***** Source material *****
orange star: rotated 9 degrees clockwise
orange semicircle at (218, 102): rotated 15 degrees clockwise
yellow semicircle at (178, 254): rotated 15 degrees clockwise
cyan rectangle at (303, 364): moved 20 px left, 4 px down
*****
***** Source material *****
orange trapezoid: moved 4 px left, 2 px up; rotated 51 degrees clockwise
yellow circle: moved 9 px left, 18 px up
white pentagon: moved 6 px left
*****
***** Source material *****
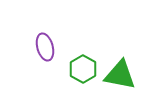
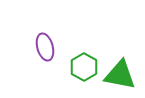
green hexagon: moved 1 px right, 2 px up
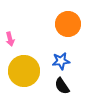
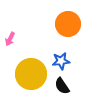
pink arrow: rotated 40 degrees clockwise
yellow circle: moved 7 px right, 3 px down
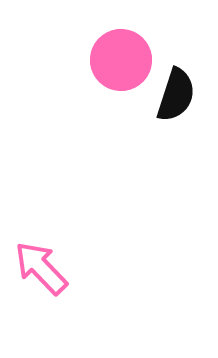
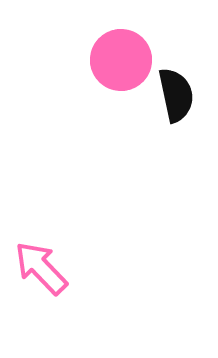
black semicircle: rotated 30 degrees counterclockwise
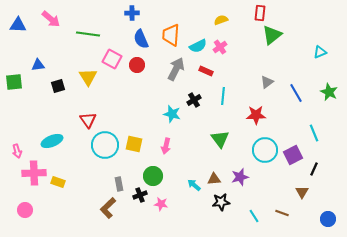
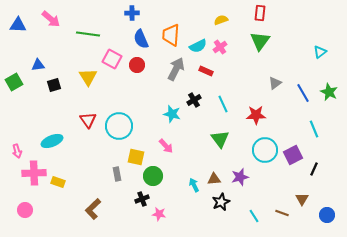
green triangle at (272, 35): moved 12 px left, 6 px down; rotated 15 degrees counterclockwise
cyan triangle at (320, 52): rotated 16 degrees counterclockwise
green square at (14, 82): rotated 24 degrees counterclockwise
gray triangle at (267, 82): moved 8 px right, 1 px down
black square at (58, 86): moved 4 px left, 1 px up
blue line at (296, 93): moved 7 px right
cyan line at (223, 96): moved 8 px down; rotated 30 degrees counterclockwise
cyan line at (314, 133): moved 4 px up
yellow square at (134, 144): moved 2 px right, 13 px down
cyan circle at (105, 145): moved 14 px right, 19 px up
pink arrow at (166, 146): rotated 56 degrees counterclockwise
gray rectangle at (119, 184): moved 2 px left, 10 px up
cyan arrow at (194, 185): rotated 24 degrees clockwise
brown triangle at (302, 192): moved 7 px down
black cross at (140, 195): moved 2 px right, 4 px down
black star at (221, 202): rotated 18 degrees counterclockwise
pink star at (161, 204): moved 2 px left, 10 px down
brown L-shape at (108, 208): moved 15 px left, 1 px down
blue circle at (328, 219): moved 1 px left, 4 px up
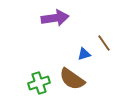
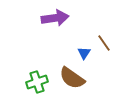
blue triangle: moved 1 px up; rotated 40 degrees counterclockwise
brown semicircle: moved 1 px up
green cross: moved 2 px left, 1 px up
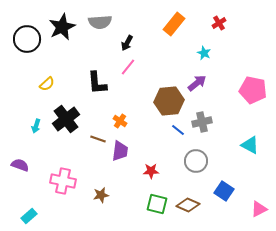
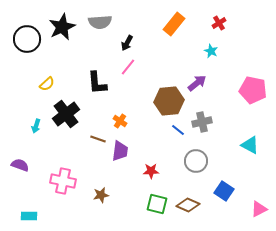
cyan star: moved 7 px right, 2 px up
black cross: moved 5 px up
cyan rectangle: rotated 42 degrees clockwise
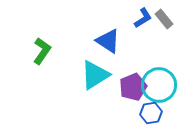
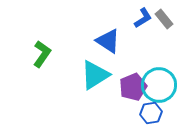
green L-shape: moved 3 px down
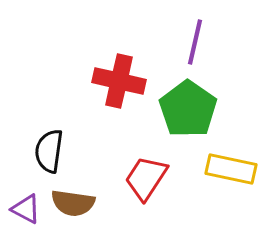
*****
## Problem requirements
When a line of the data holds the string "arrow", pick it out and copy it.

## Task solution
pink arrow: rotated 40 degrees clockwise
pink arrow at (166, 146): rotated 56 degrees counterclockwise
cyan arrow at (194, 185): rotated 24 degrees clockwise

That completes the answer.